# PROBLEM TO SOLVE
From the line containing "orange fish: 0 -> 4" to the end of the records, print every line exactly, both ends included, and leave out the pictures.

# STORED DATA
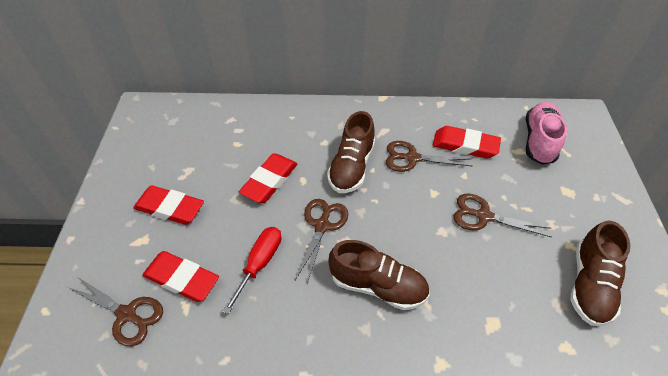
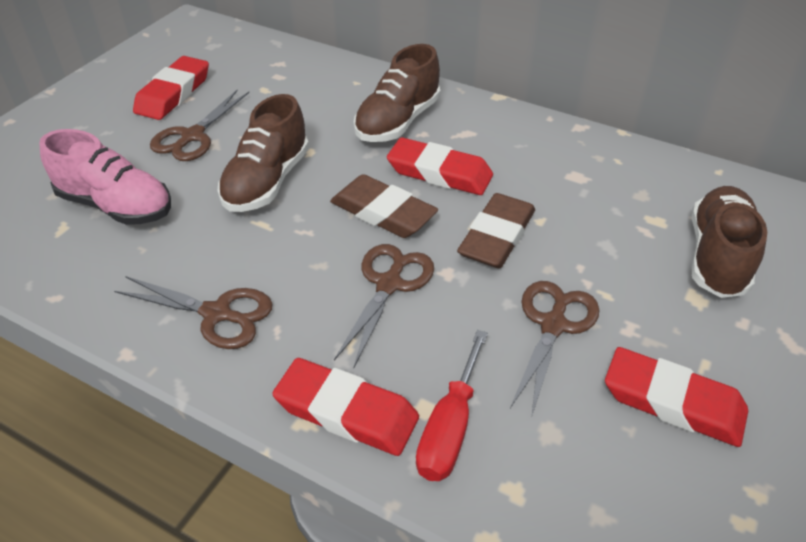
brown eraser: 0 -> 2

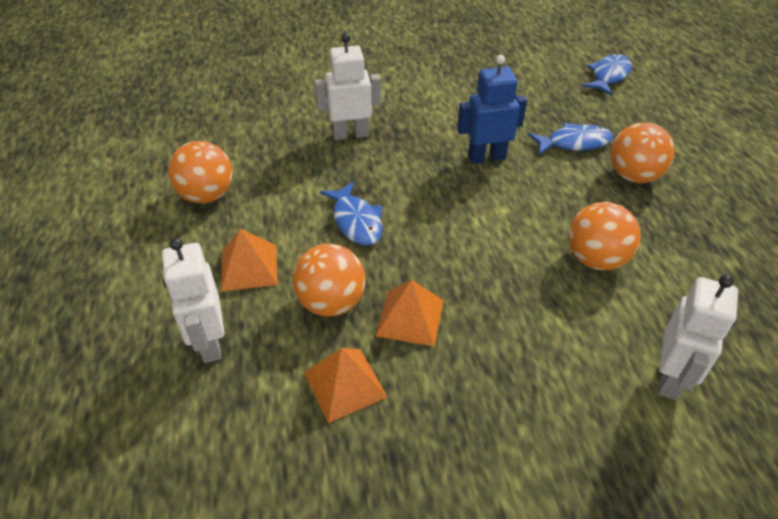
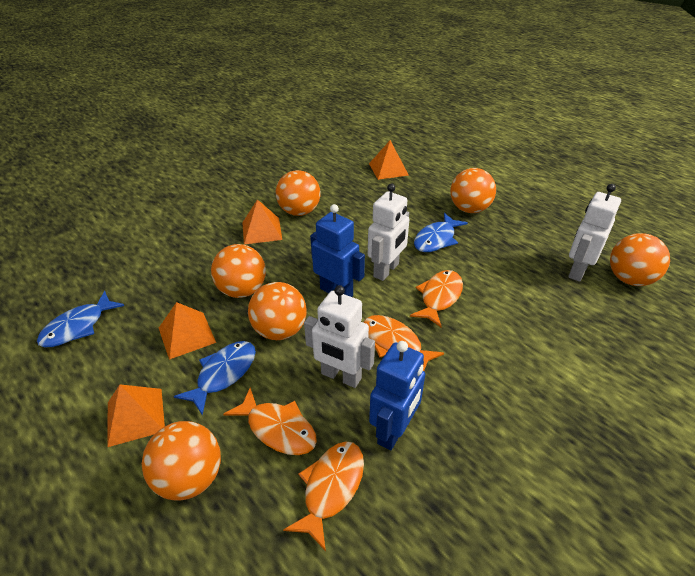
blue robot: 1 -> 2
orange ball: 4 -> 6
orange fish: 0 -> 4
orange pyramid: 3 -> 4

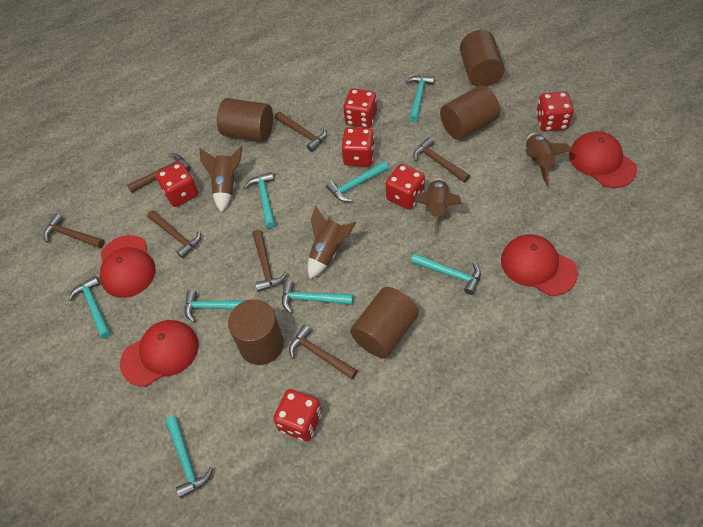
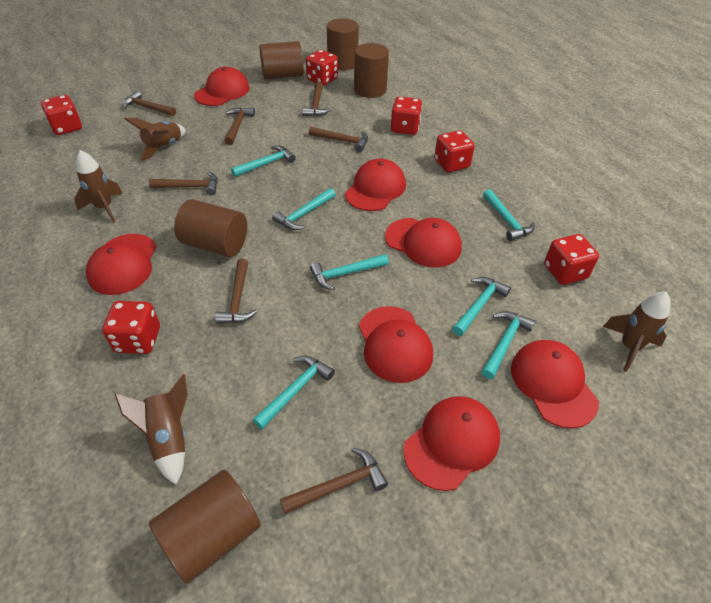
red cap: 4 -> 7
turquoise hammer: 8 -> 7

# RESPONSE TO THE TASK
orange fish: 0 -> 4
orange pyramid: 3 -> 4

red cap: 4 -> 7
turquoise hammer: 8 -> 7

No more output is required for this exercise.